From the data below, repeat everything exactly except the images.
━━━━━ INPUT MATERIAL
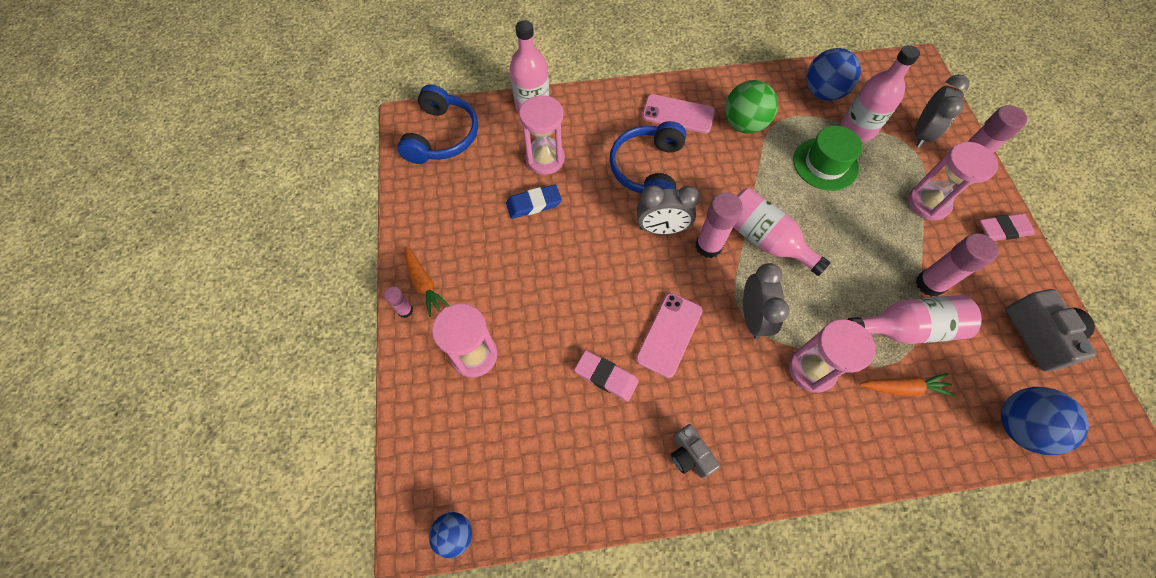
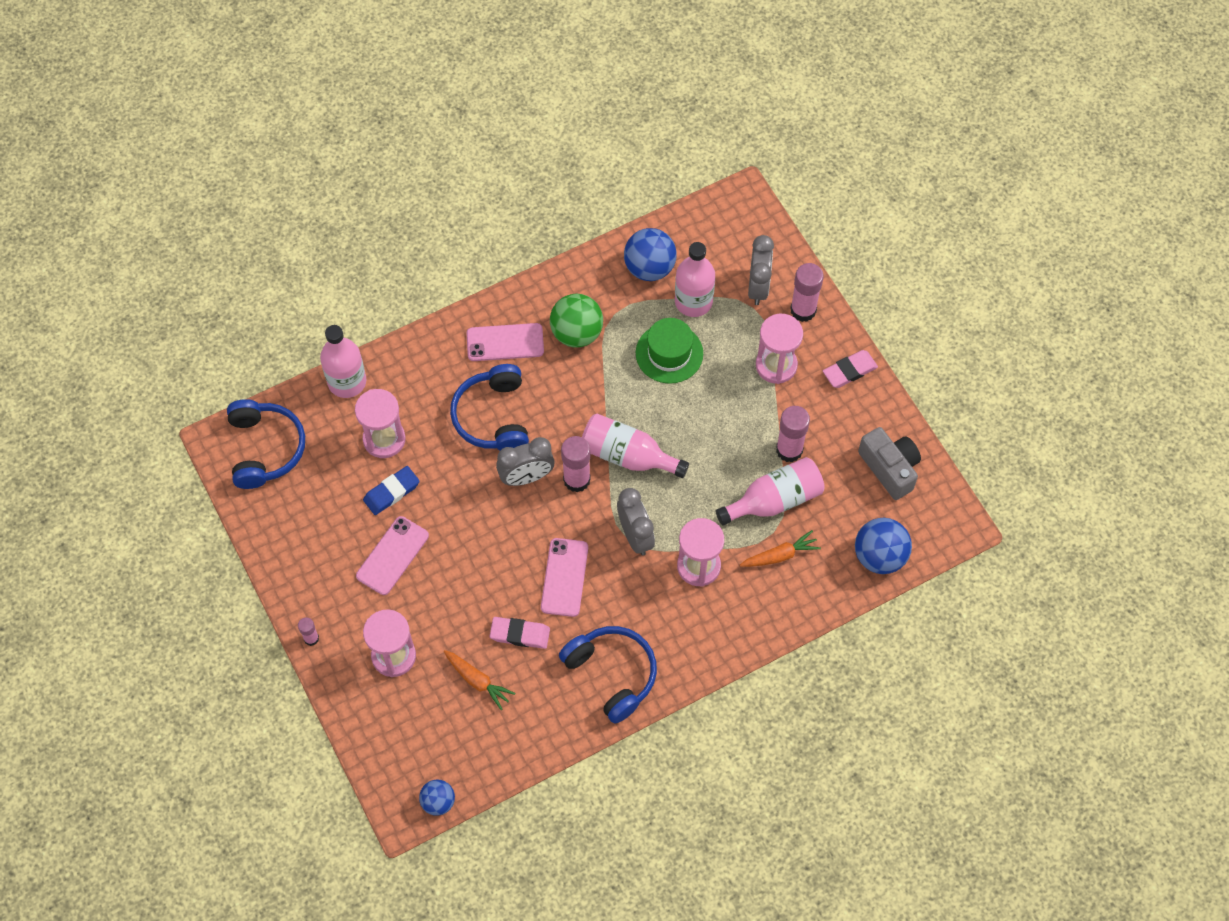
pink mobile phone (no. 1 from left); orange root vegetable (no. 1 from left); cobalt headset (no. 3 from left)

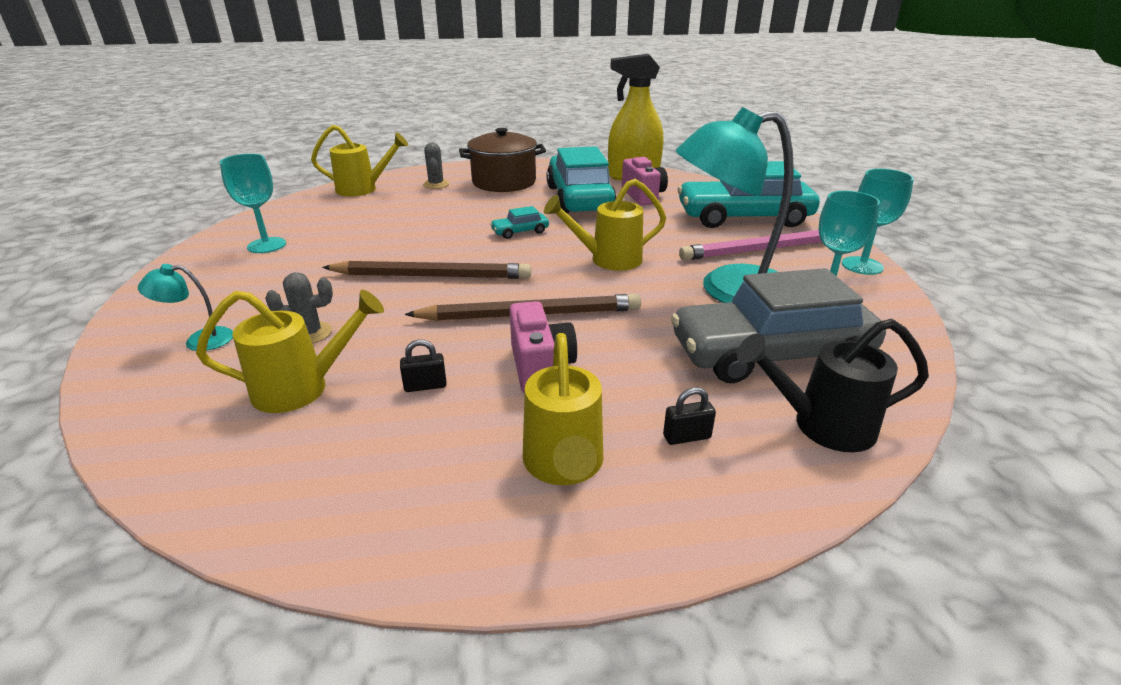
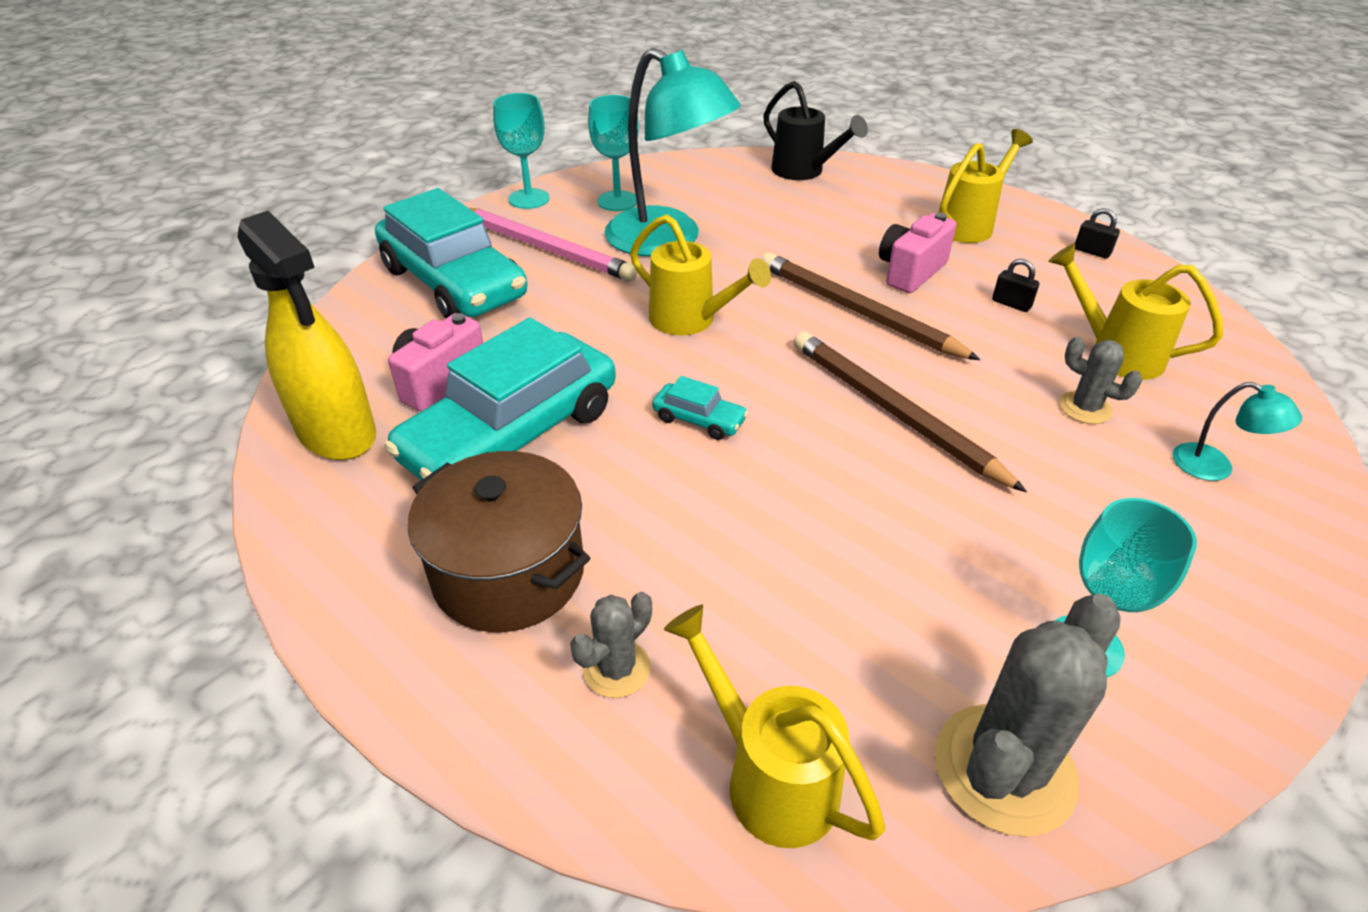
ash-grey car; ash-grey prickly plant (no. 2 from left); ebony lock (no. 2 from left)

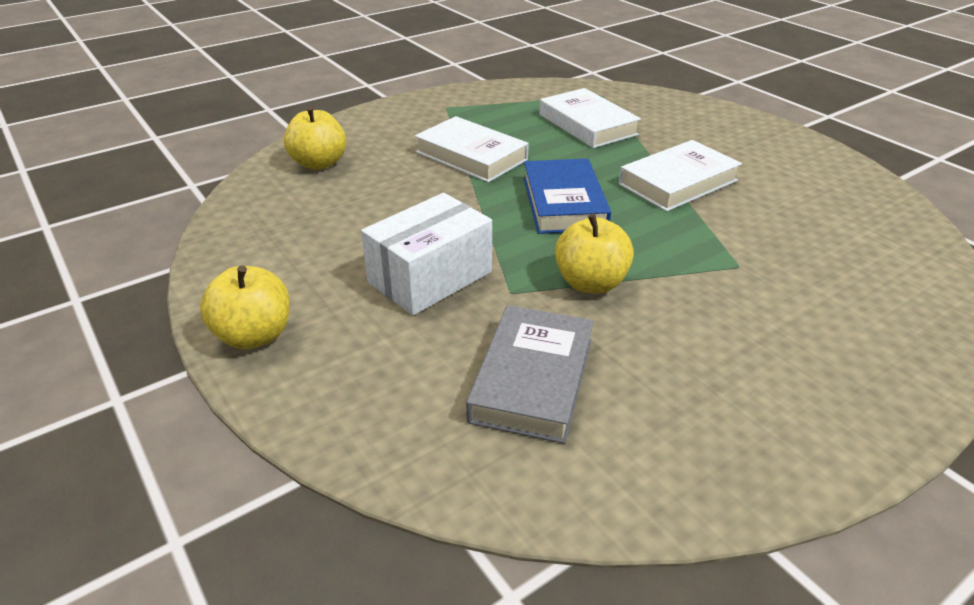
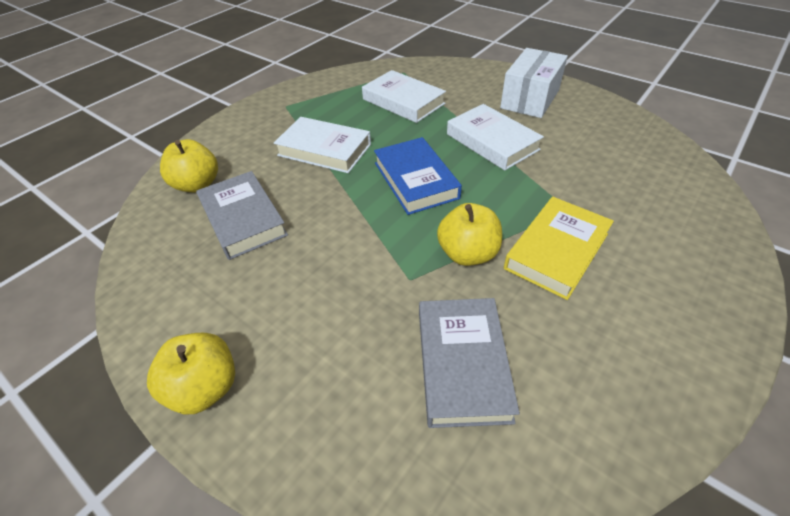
ash-grey hardback (no. 1 from left); yellow hardback; white package; white hardback (no. 3 from left)

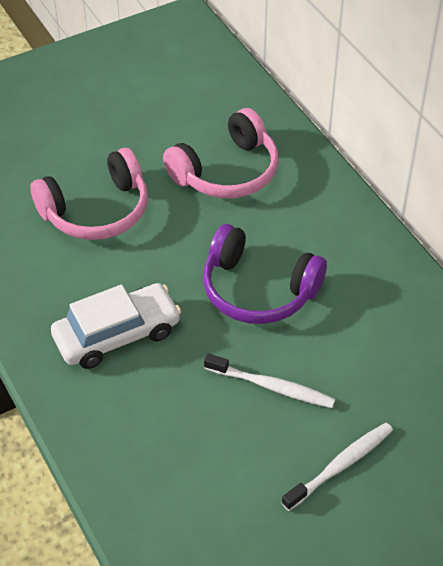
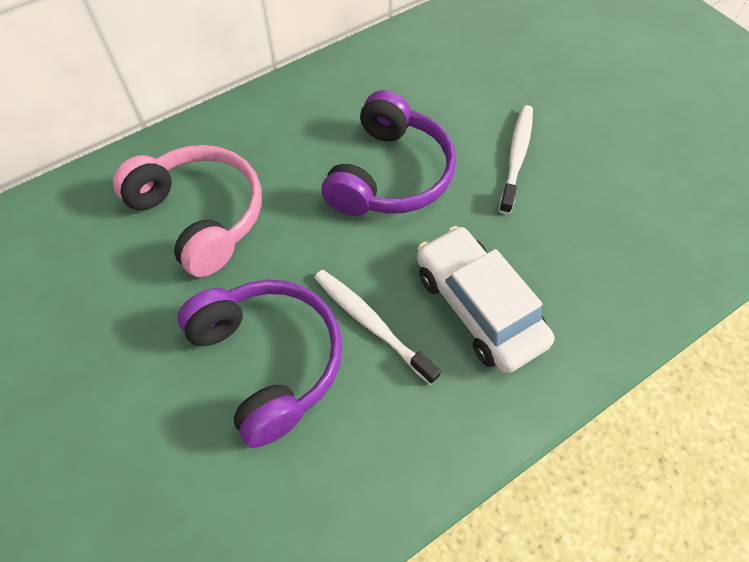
white dental brush (no. 1 from left); purple headset (no. 1 from left)

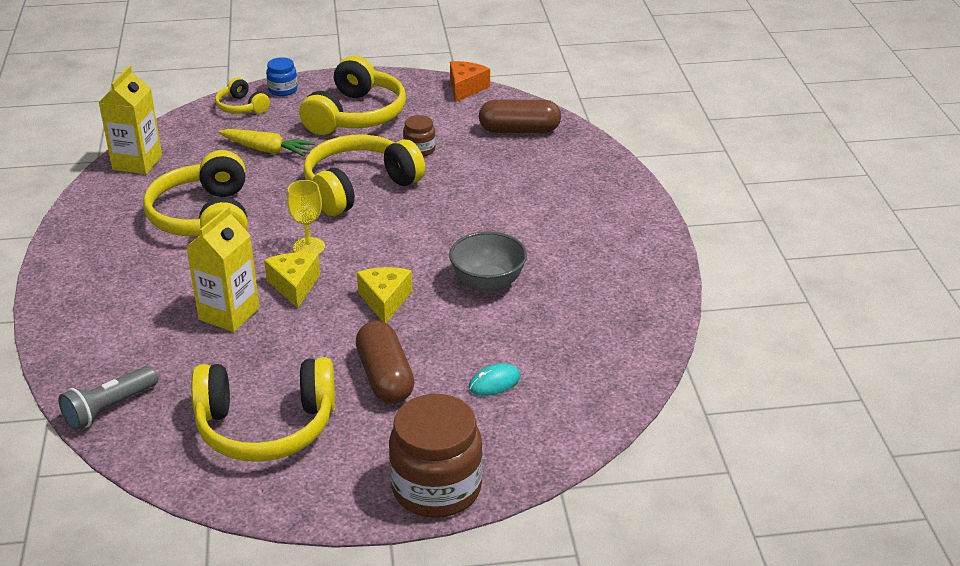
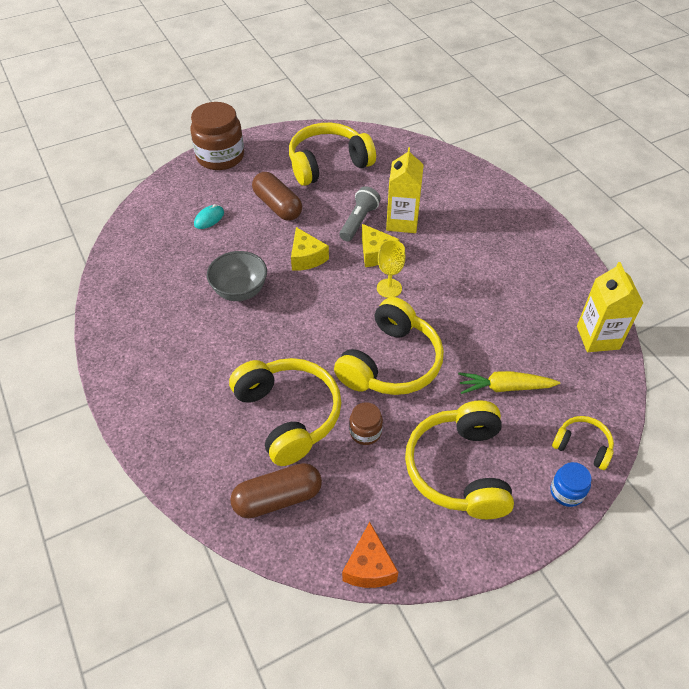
ash-grey flashlight; yellow headset (no. 1 from left)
━━━━━━━━━━
SOLUTION
pink mobile phone (no. 1 from left); orange root vegetable (no. 1 from left); cobalt headset (no. 3 from left)

ash-grey car; ash-grey prickly plant (no. 2 from left); ebony lock (no. 2 from left)

ash-grey hardback (no. 1 from left); yellow hardback; white package; white hardback (no. 3 from left)

white dental brush (no. 1 from left); purple headset (no. 1 from left)

ash-grey flashlight; yellow headset (no. 1 from left)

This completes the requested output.